**Supplied material**
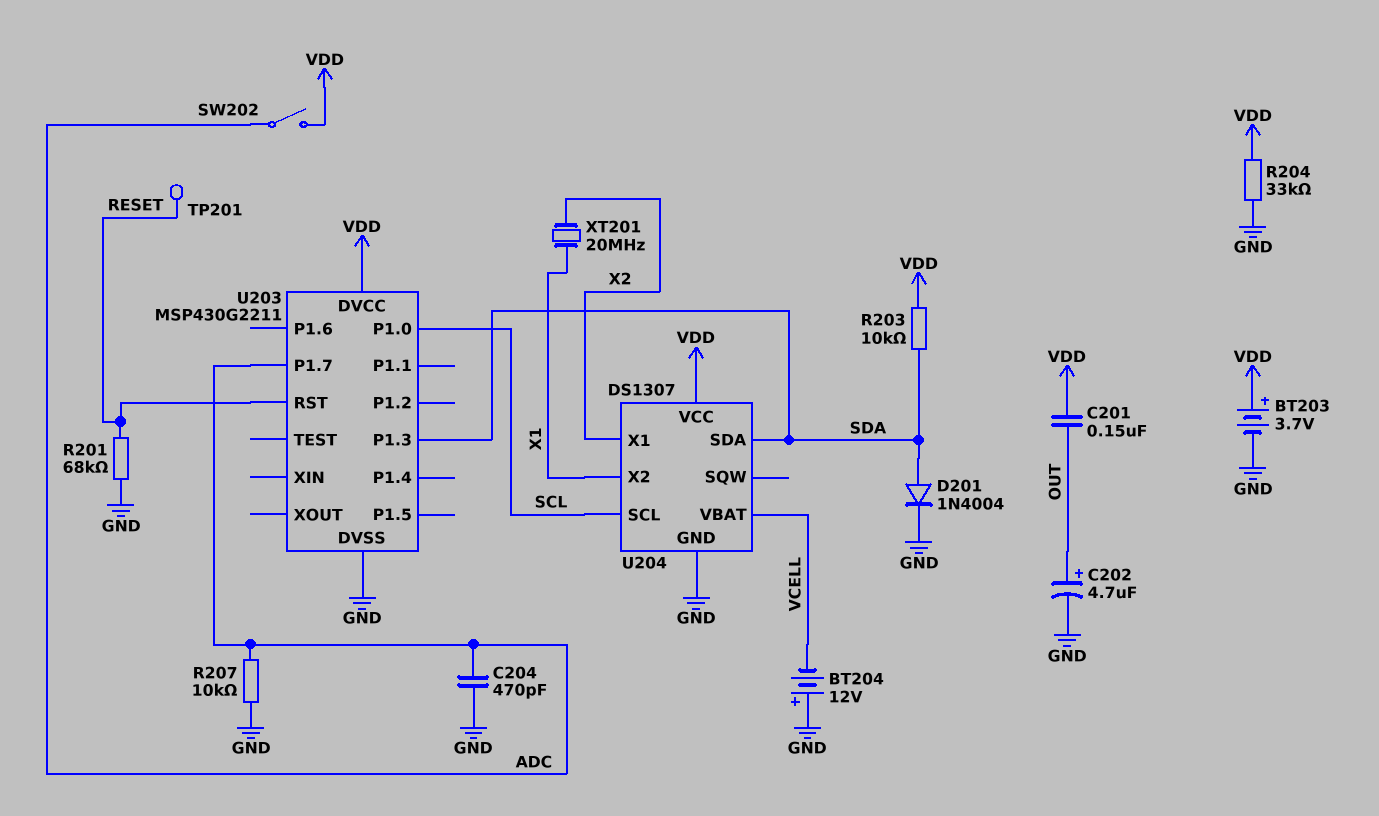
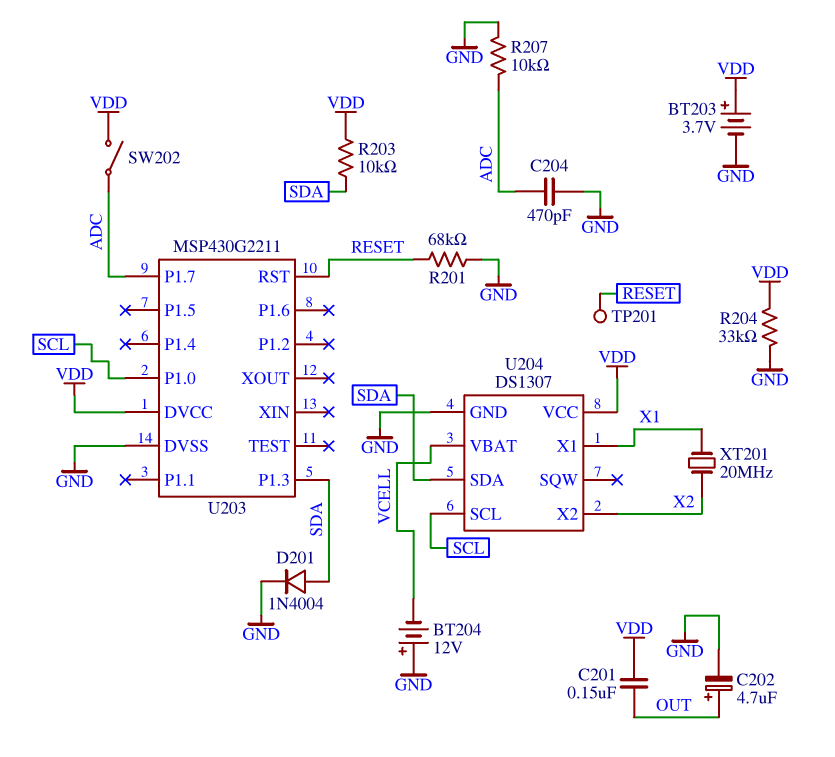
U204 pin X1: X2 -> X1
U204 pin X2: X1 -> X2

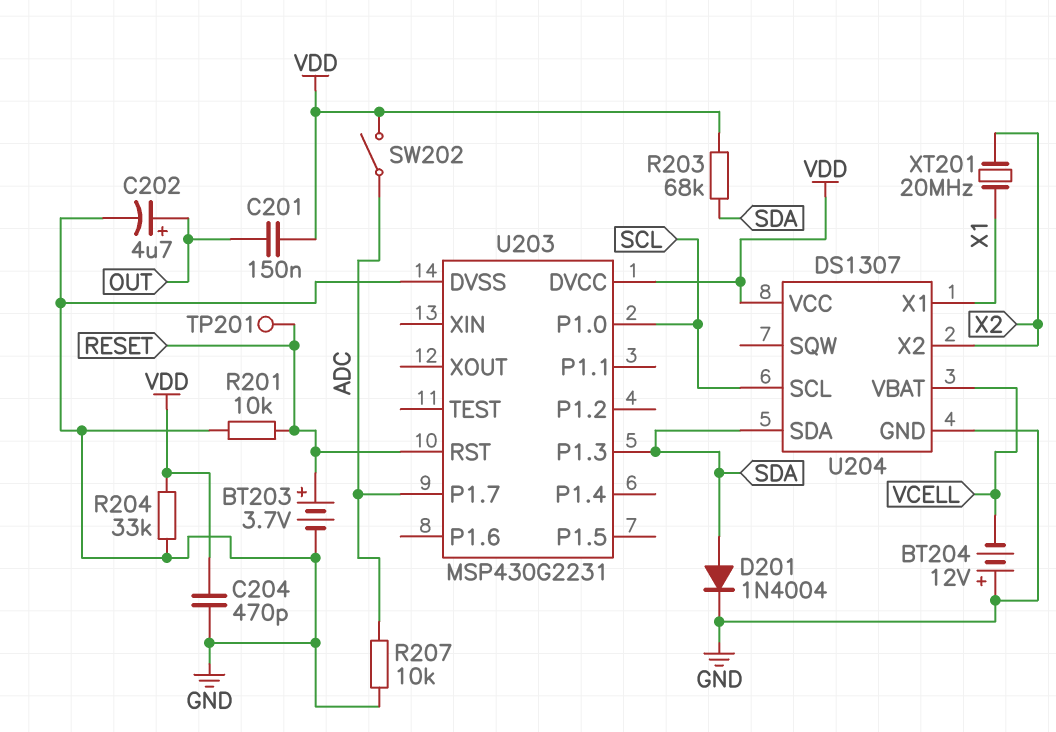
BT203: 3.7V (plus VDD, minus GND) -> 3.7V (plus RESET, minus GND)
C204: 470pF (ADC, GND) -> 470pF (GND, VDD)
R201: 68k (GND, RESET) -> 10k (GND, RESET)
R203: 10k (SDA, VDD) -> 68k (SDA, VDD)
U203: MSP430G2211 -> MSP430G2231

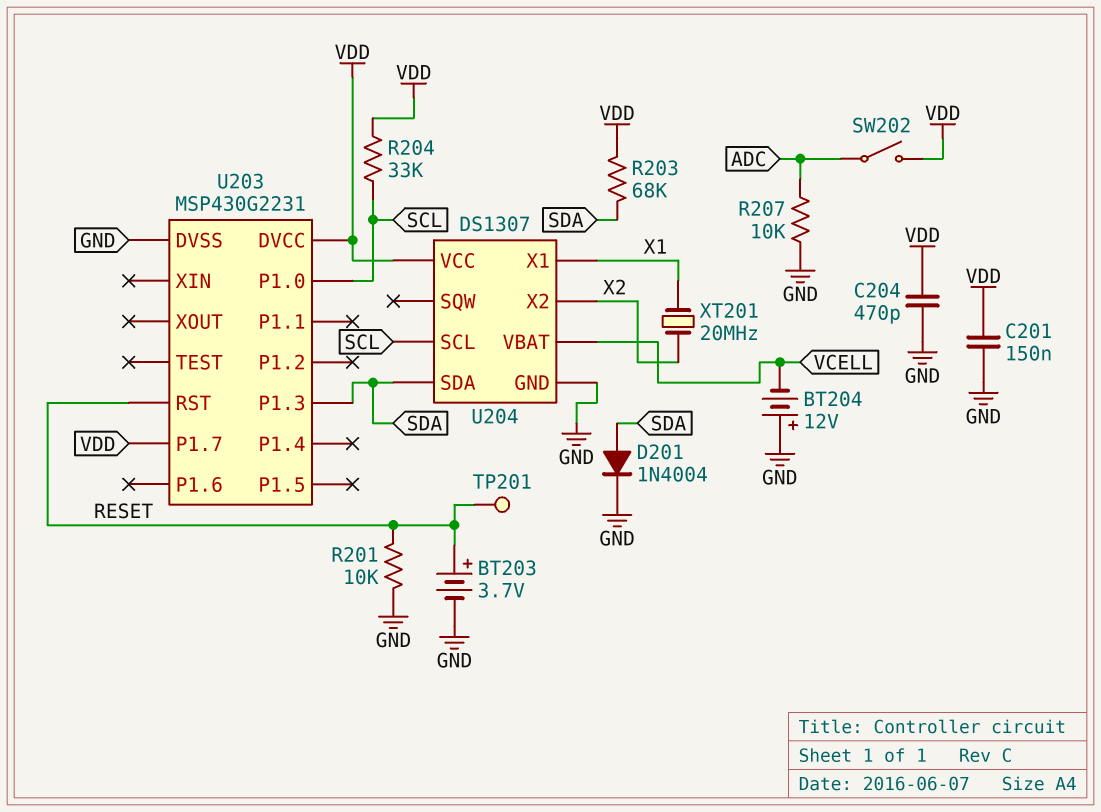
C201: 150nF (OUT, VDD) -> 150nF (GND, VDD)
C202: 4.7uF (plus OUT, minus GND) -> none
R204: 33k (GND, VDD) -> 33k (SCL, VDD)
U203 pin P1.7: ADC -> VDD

---

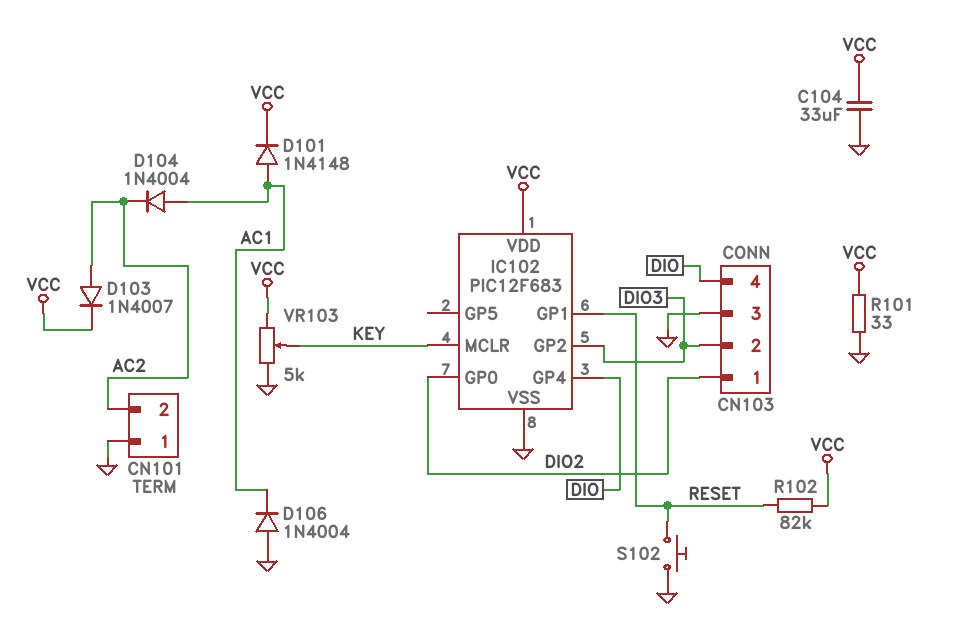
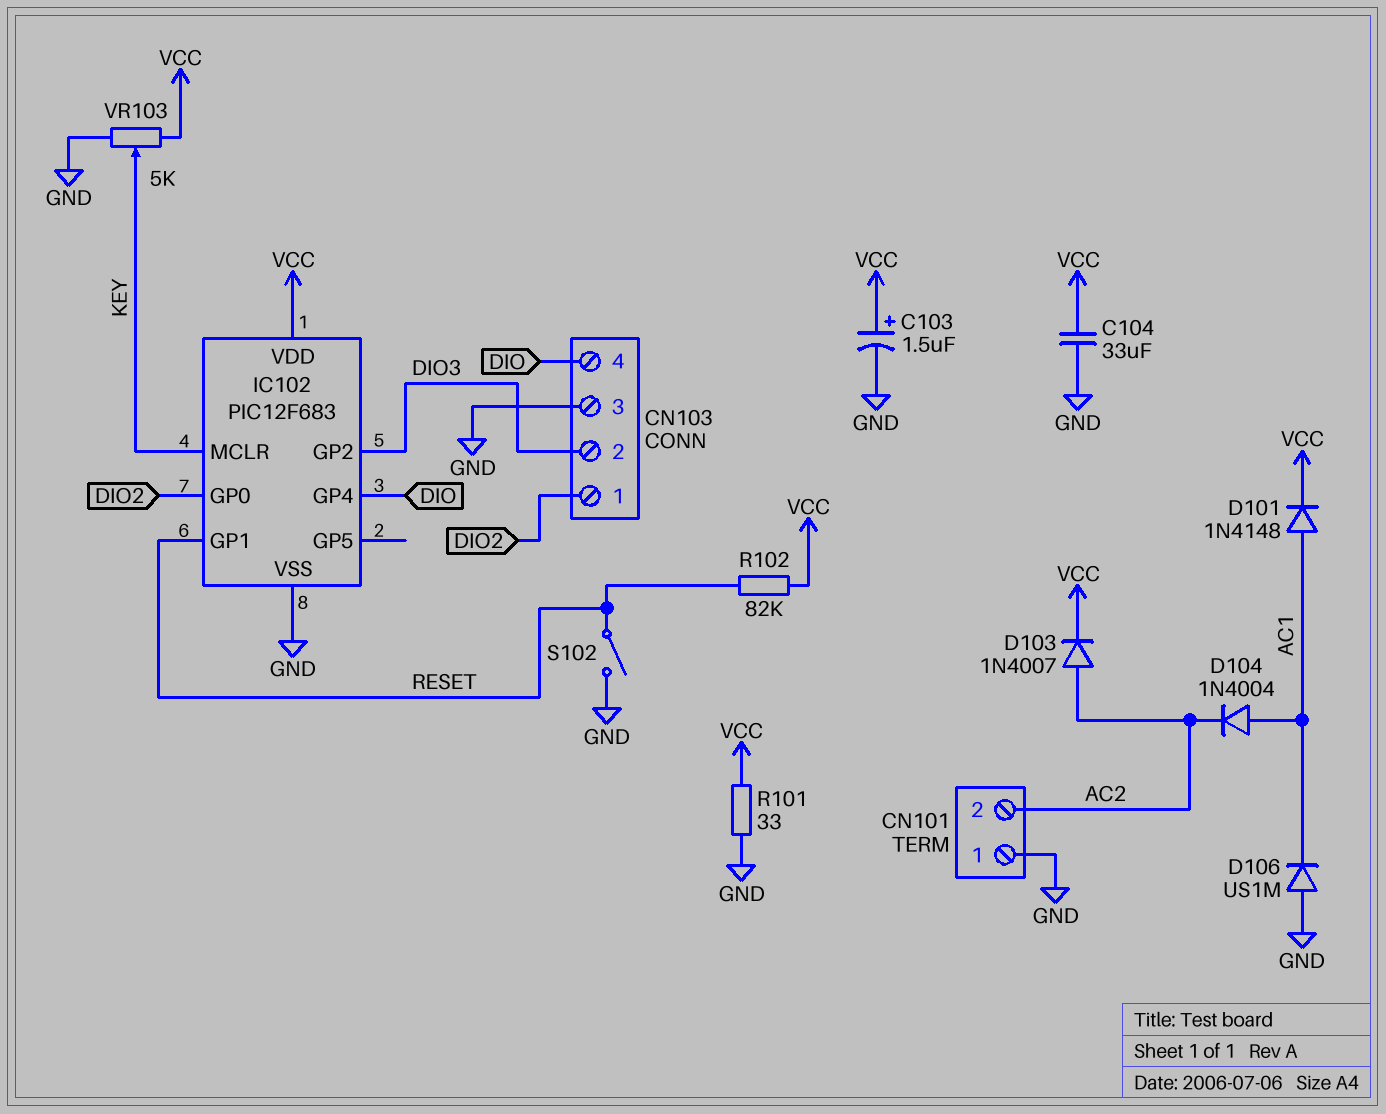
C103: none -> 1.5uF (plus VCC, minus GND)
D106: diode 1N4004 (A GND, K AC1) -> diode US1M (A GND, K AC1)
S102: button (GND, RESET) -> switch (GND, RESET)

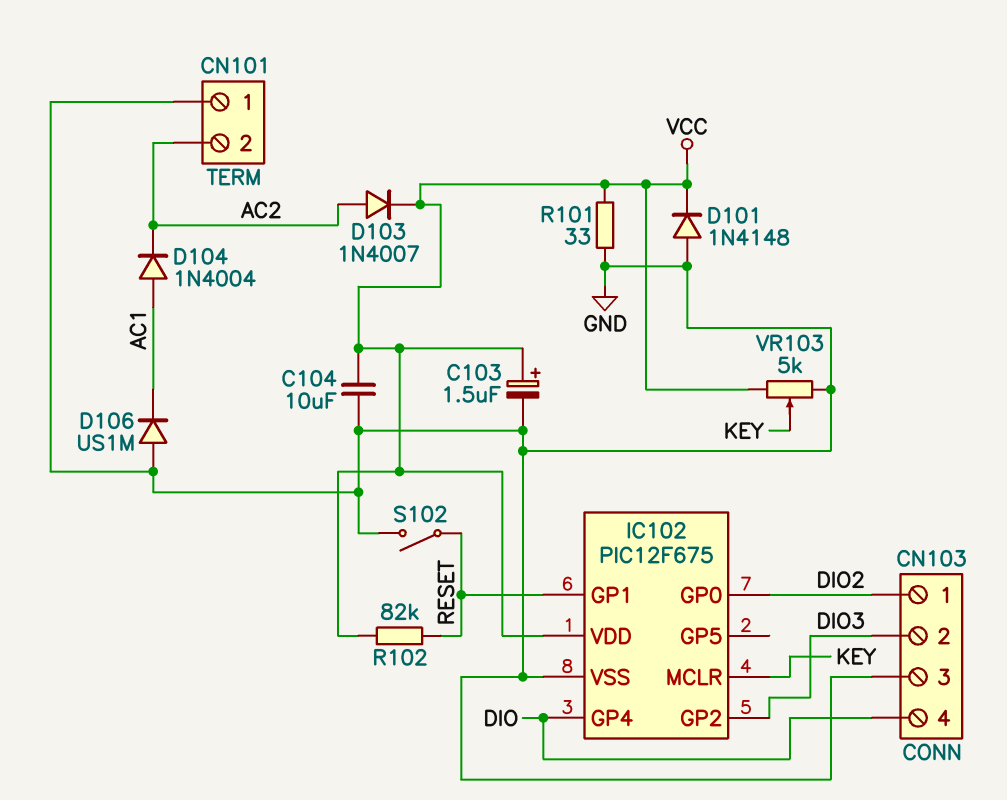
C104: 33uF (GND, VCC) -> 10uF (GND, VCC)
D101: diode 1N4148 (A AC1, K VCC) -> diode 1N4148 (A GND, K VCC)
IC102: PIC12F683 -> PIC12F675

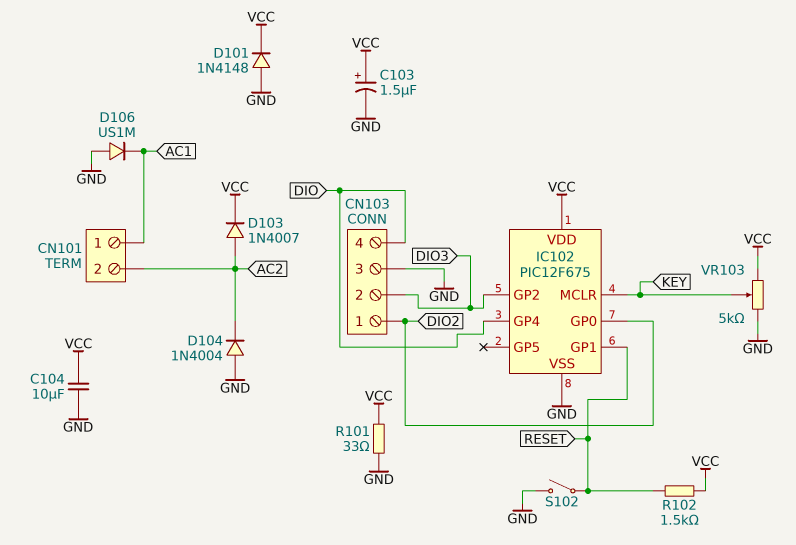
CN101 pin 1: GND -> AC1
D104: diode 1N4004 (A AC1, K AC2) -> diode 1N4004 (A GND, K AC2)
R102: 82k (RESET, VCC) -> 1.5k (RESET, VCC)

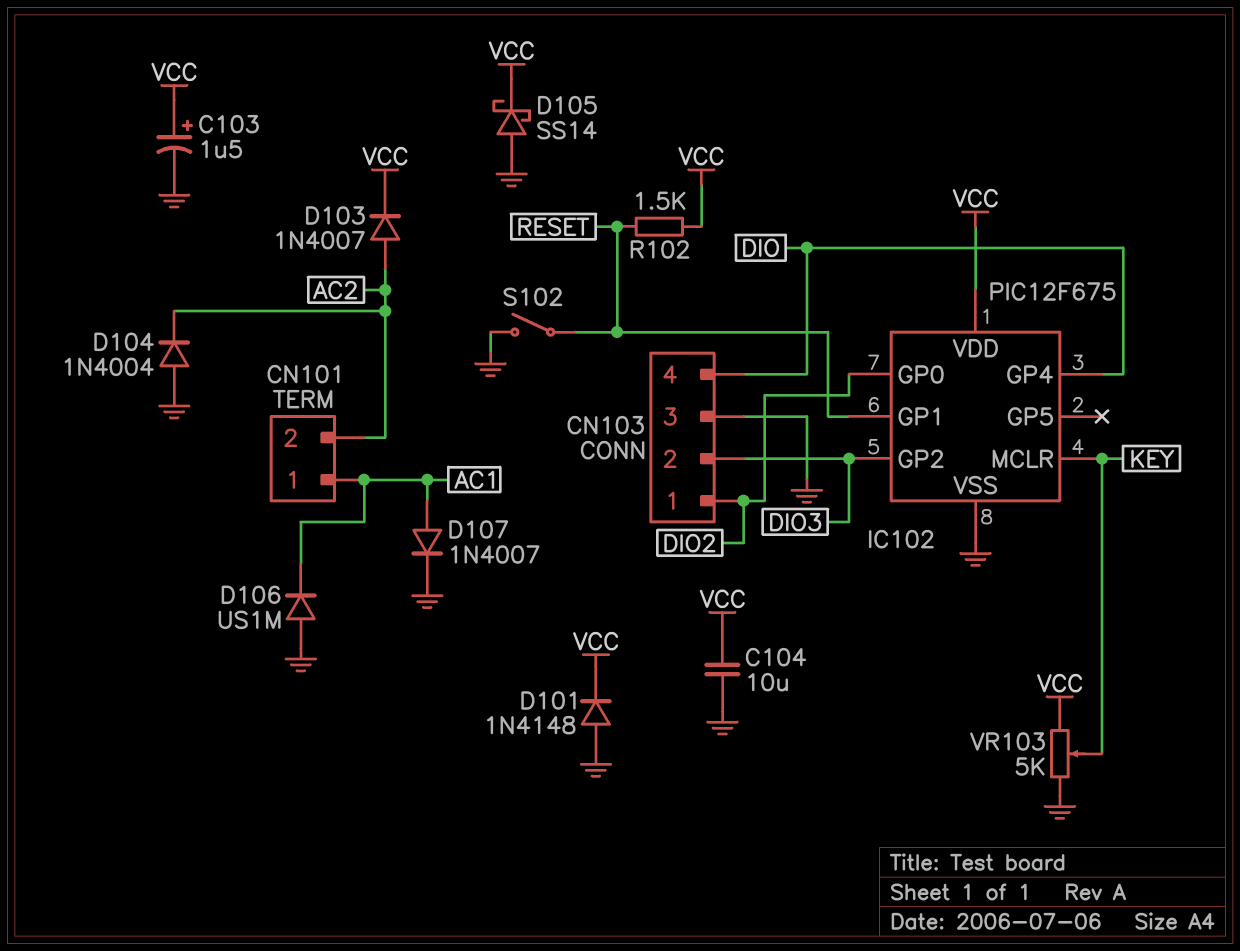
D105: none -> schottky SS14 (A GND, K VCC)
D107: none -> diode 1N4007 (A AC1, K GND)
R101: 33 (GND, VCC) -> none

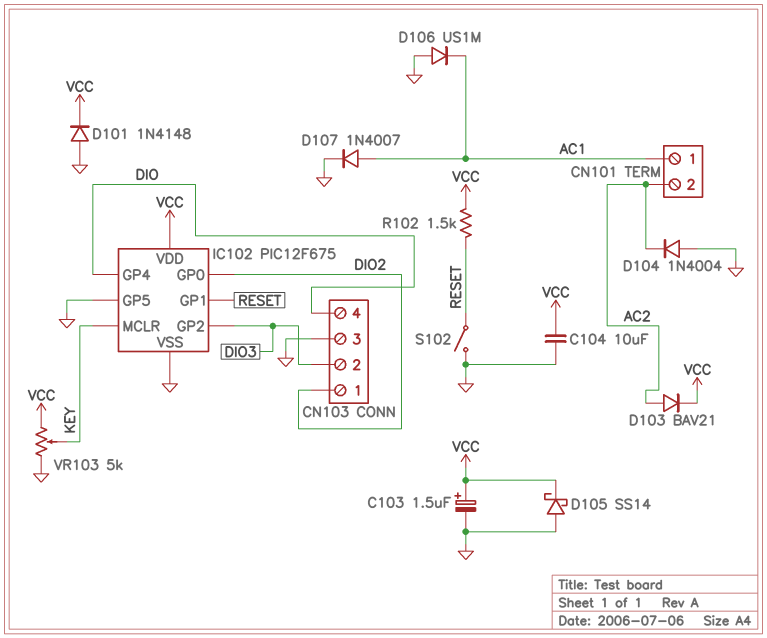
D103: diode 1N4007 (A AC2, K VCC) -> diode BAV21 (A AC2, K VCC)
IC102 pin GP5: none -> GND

**What the exercise asks**
Restate word for word every line from the one with "CN101 pin 1: GND -> AC1" up to and including the one with "IC102 pin GP5: none -> GND" in the records above, minus the pictures.

**Result of the task**
CN101 pin 1: GND -> AC1
D104: diode 1N4004 (A AC1, K AC2) -> diode 1N4004 (A GND, K AC2)
R102: 82k (RESET, VCC) -> 1.5k (RESET, VCC)

D105: none -> schottky SS14 (A GND, K VCC)
D107: none -> diode 1N4007 (A AC1, K GND)
R101: 33 (GND, VCC) -> none

D103: diode 1N4007 (A AC2, K VCC) -> diode BAV21 (A AC2, K VCC)
IC102 pin GP5: none -> GND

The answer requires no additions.